> [Prompt]: The records that appear below are to be restated word for word.

> [Source data]:
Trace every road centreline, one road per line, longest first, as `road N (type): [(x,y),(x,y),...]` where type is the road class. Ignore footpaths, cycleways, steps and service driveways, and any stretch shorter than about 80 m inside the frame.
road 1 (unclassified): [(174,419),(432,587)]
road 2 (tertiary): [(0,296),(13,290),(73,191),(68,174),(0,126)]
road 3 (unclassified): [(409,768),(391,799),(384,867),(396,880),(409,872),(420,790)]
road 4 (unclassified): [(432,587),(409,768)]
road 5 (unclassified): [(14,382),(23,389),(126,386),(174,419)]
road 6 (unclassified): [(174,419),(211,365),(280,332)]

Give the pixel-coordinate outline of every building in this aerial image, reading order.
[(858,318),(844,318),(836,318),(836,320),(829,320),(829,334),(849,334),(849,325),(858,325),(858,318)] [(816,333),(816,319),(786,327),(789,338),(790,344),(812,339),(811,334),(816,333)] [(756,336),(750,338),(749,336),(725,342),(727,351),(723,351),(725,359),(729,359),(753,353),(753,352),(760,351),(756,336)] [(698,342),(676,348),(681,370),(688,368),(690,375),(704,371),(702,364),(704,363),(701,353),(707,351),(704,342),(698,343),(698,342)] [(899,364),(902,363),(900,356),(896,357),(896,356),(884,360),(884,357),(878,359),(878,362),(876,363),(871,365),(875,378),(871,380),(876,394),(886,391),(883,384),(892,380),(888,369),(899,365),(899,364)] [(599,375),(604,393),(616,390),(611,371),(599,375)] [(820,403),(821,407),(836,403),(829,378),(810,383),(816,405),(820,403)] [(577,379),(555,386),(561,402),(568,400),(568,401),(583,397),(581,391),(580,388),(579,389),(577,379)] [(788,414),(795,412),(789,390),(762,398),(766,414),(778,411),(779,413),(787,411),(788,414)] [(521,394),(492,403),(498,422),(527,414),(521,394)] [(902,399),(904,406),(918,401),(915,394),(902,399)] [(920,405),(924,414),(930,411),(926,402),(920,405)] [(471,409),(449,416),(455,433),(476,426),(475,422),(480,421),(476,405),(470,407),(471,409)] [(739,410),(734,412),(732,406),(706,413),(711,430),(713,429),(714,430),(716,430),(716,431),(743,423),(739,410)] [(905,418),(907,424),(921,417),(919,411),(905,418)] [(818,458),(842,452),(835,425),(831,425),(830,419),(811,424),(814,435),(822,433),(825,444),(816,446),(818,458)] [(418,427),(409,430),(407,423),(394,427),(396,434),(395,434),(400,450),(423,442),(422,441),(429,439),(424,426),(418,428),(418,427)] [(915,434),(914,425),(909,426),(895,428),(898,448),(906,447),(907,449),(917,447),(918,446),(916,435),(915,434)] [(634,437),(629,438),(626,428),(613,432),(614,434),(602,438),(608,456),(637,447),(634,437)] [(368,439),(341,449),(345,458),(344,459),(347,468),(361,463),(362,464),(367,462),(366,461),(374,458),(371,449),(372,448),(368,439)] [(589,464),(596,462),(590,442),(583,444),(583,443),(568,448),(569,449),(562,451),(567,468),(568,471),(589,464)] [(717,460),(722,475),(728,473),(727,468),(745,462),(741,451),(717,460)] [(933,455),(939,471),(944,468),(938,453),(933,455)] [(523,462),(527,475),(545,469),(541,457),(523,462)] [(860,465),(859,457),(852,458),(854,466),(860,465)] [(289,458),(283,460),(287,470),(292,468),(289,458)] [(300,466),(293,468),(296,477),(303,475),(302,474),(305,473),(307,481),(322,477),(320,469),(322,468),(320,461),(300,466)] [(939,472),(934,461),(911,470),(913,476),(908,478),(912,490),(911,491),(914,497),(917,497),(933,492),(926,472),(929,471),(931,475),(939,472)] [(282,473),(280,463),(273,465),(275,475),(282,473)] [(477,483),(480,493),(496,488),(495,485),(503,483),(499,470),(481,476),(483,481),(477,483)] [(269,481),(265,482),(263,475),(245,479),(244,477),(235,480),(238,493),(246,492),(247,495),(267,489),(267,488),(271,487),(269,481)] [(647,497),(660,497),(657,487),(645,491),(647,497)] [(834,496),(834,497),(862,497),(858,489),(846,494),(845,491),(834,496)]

> [Answer box]:
Trace every road centreline, one road per line, longest first, as `road N (type): [(x,y),(x,y),...]` where type is the road class. Ignore footpaths, cycleways, steps and service driveways, and any stretch shorter than about 80 m inside the frame.
road 1 (unclassified): [(174,419),(432,587)]
road 2 (tertiary): [(0,296),(13,290),(73,191),(68,174),(0,126)]
road 3 (unclassified): [(409,768),(391,799),(384,867),(396,880),(409,872),(420,790)]
road 4 (unclassified): [(432,587),(409,768)]
road 5 (unclassified): [(14,382),(23,389),(126,386),(174,419)]
road 6 (unclassified): [(174,419),(211,365),(280,332)]

Give the pixel-coordinate outline of every building in this aerial image, reading order.
[(858,318),(844,318),(836,318),(836,320),(829,320),(829,334),(849,334),(849,325),(858,325),(858,318)] [(816,333),(816,319),(786,327),(789,338),(790,344),(812,339),(811,334),(816,333)] [(756,336),(750,338),(749,336),(725,342),(727,351),(723,351),(725,359),(729,359),(753,353),(753,352),(760,351),(756,336)] [(698,342),(676,348),(681,370),(688,368),(690,375),(704,371),(702,364),(704,363),(701,353),(707,351),(704,342),(698,343),(698,342)] [(899,364),(902,363),(900,356),(896,357),(896,356),(884,360),(884,357),(878,359),(878,362),(876,363),(871,365),(875,378),(871,380),(876,394),(886,391),(883,384),(892,380),(888,369),(899,365),(899,364)] [(599,375),(604,393),(616,390),(611,371),(599,375)] [(820,403),(821,407),(836,403),(829,378),(810,383),(816,405),(820,403)] [(577,379),(555,386),(561,402),(568,400),(568,401),(583,397),(581,391),(580,388),(579,389),(577,379)] [(788,414),(795,412),(789,390),(762,398),(766,414),(778,411),(779,413),(787,411),(788,414)] [(521,394),(492,403),(498,422),(527,414),(521,394)] [(902,399),(904,406),(918,401),(915,394),(902,399)] [(920,405),(924,414),(930,411),(926,402),(920,405)] [(471,409),(449,416),(455,433),(476,426),(475,422),(480,421),(476,405),(470,407),(471,409)] [(739,410),(734,412),(732,406),(706,413),(711,430),(713,429),(714,430),(716,430),(716,431),(743,423),(739,410)] [(905,418),(907,424),(921,417),(919,411),(905,418)] [(818,458),(842,452),(835,425),(831,425),(830,419),(811,424),(814,435),(822,433),(825,444),(816,446),(818,458)] [(418,427),(409,430),(407,423),(394,427),(396,434),(395,434),(400,450),(423,442),(422,441),(429,439),(424,426),(418,428),(418,427)] [(915,434),(914,425),(909,426),(895,428),(898,448),(906,447),(907,449),(917,447),(918,446),(916,435),(915,434)] [(634,437),(629,438),(626,428),(613,432),(614,434),(602,438),(608,456),(637,447),(634,437)] [(368,439),(341,449),(345,458),(344,459),(347,468),(361,463),(362,464),(367,462),(366,461),(374,458),(371,449),(372,448),(368,439)] [(589,464),(596,462),(590,442),(583,444),(583,443),(568,448),(569,449),(562,451),(567,468),(568,471),(589,464)] [(717,460),(722,475),(728,473),(727,468),(745,462),(741,451),(717,460)] [(933,455),(939,471),(944,468),(938,453),(933,455)] [(523,462),(527,475),(545,469),(541,457),(523,462)] [(860,465),(859,457),(852,458),(854,466),(860,465)] [(289,458),(283,460),(287,470),(292,468),(289,458)] [(300,466),(293,468),(296,477),(303,475),(302,474),(305,473),(307,481),(322,477),(320,469),(322,468),(320,461),(300,466)] [(939,472),(934,461),(911,470),(913,476),(908,478),(912,490),(911,491),(914,497),(917,497),(933,492),(926,472),(929,471),(931,475),(939,472)] [(282,473),(280,463),(273,465),(275,475),(282,473)] [(477,483),(480,493),(496,488),(495,485),(503,483),(499,470),(481,476),(483,481),(477,483)] [(269,481),(265,482),(263,475),(245,479),(244,477),(235,480),(238,493),(246,492),(247,495),(267,489),(267,488),(271,487),(269,481)] [(647,497),(660,497),(657,487),(645,491),(647,497)] [(834,496),(834,497),(862,497),(858,489),(846,494),(845,491),(834,496)]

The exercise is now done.